What is being asked
In the records below, tally the lines that contain the word "watering" and give only that number.

Entries supplied
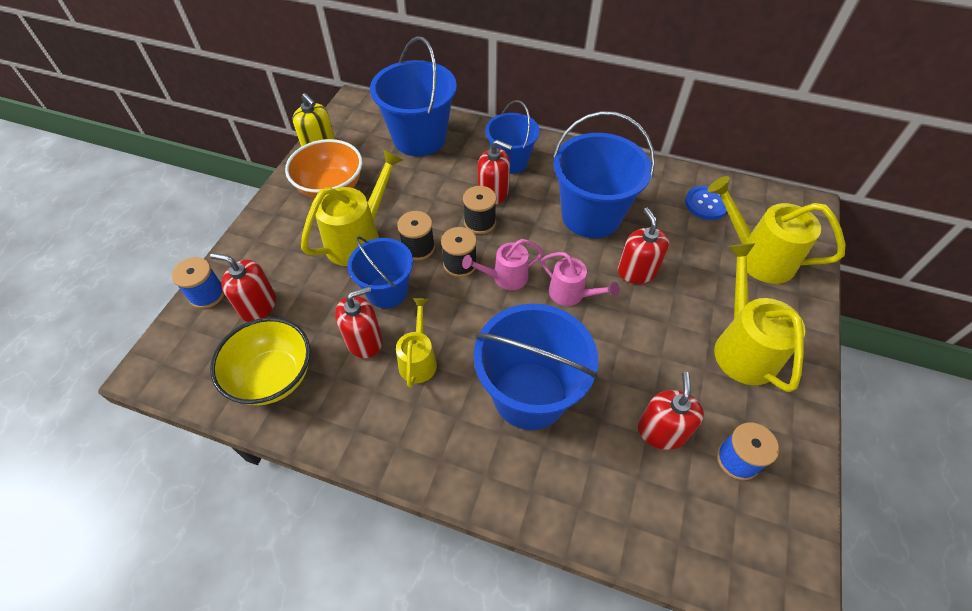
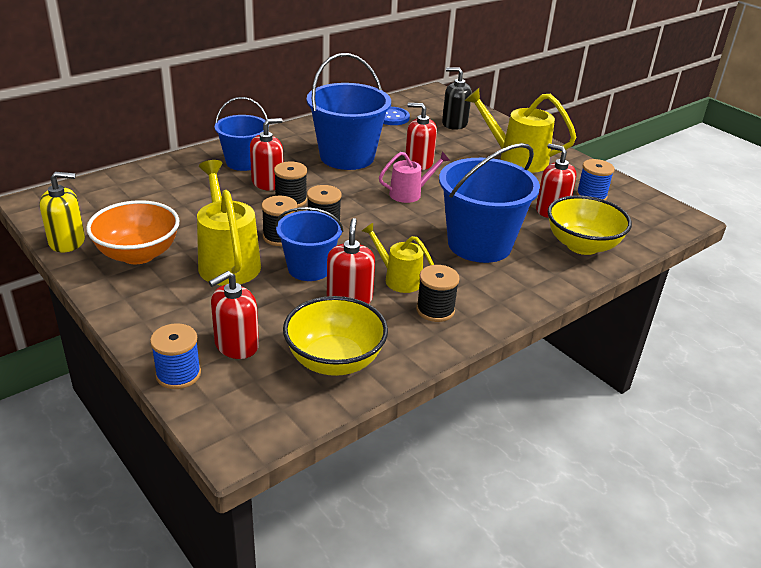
camera: 60 degrees left, 20 degrees down
blue bucket [370,36,457,156] -> none
pink watering can [462,239,543,290] -> none
yellow watering can [708,176,846,284] -> black soap dispenser [442,67,472,130]
none -> black spool [416,265,460,322]
none -> yellow bowl [548,195,632,255]

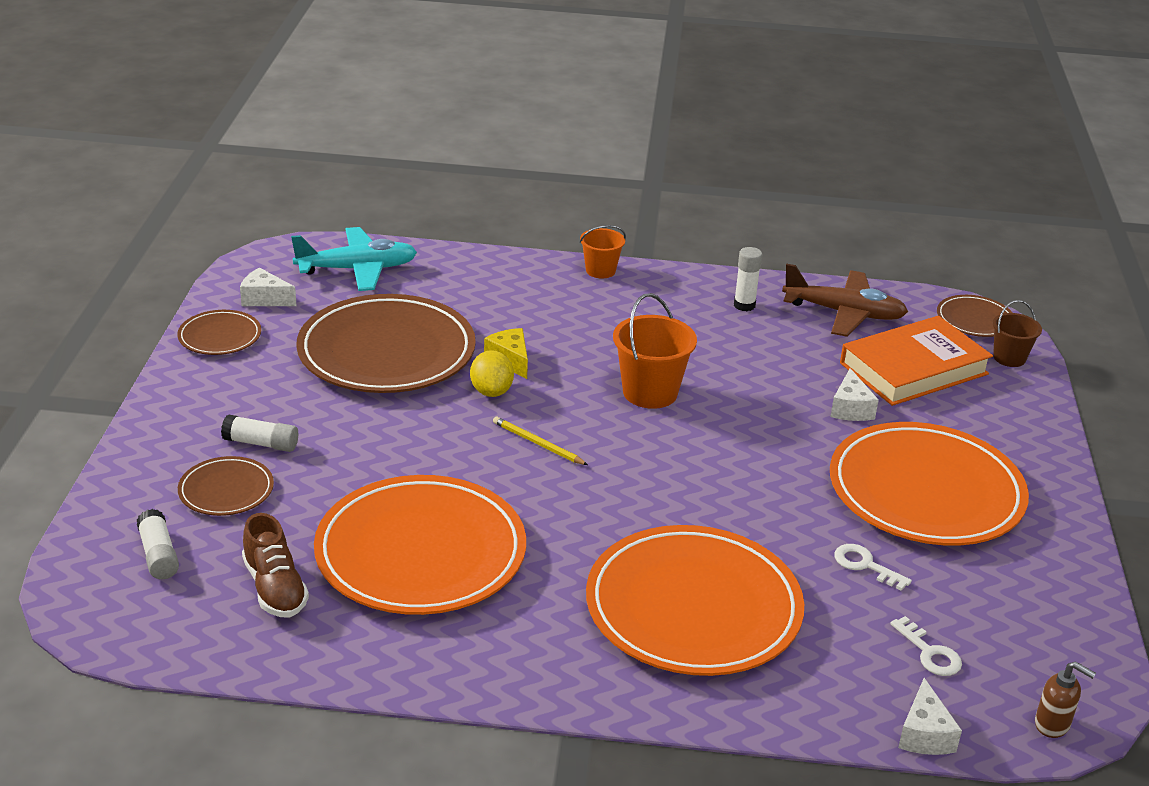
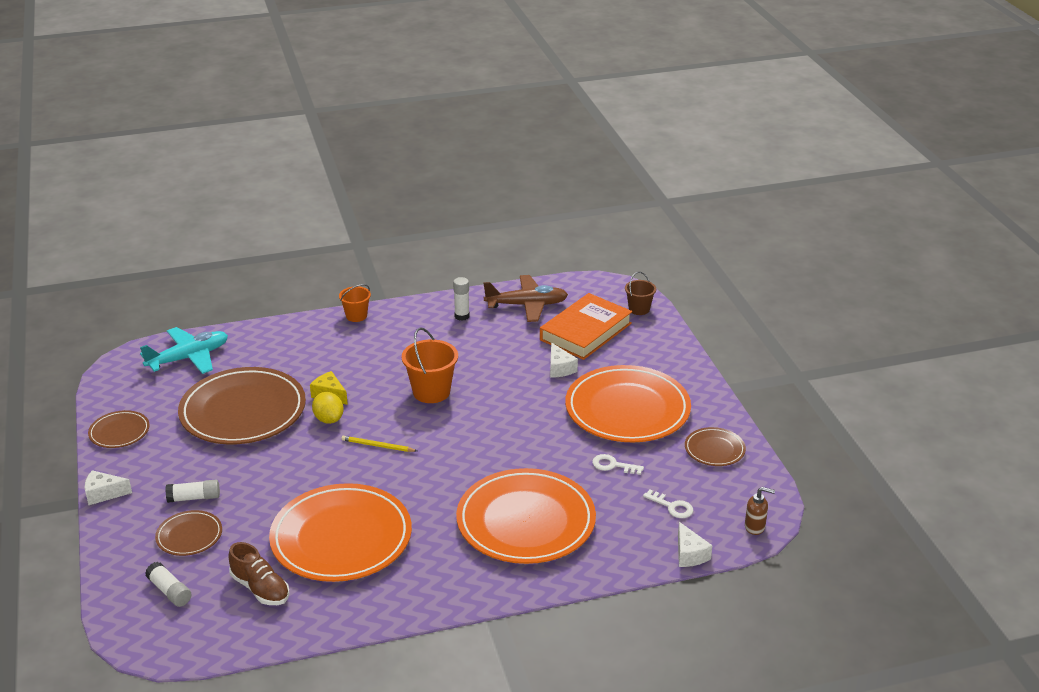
camera: 20 degrees left, 0 degrees up
white cheese [240,267,297,306] -> white cheese moved to [85,470,132,505]
brown plate [937,295,1013,337] -> brown plate moved to [685,427,746,466]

Solved problem
2